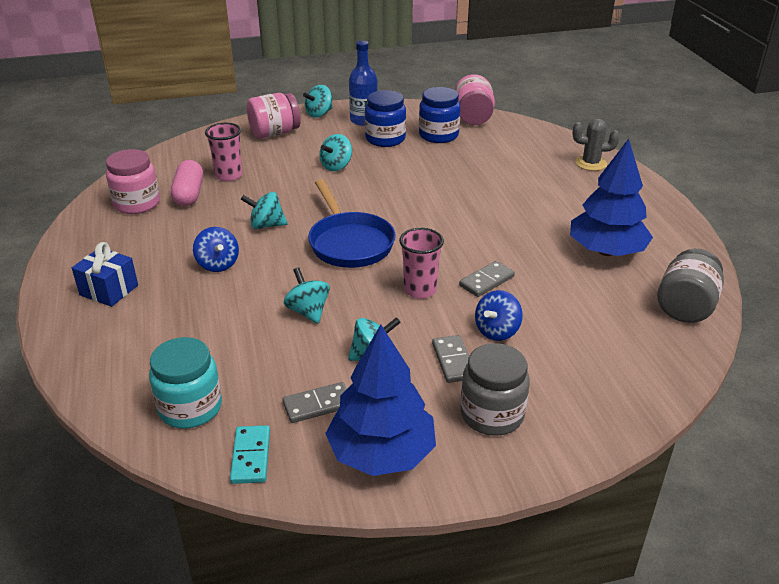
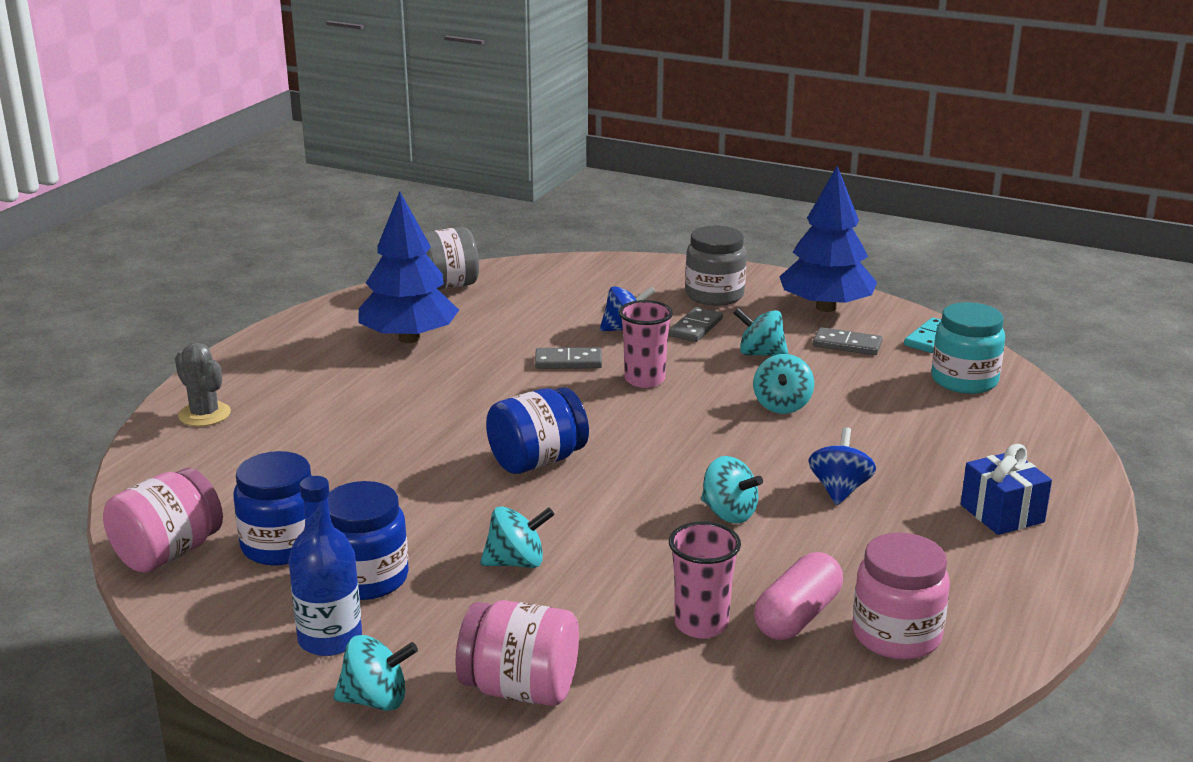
camera: 140 degrees left, 10 degrees down
(349, 243) = (652, 449): blue pan -> none
(398, 210) = (537, 461): none -> blue jar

■ What is expected ■
Would you please repeat all the data word for word, but without the pictures?

■ Response below ■
camera: 140 degrees left, 10 degrees down
(349, 243) = (652, 449): blue pan -> none
(398, 210) = (537, 461): none -> blue jar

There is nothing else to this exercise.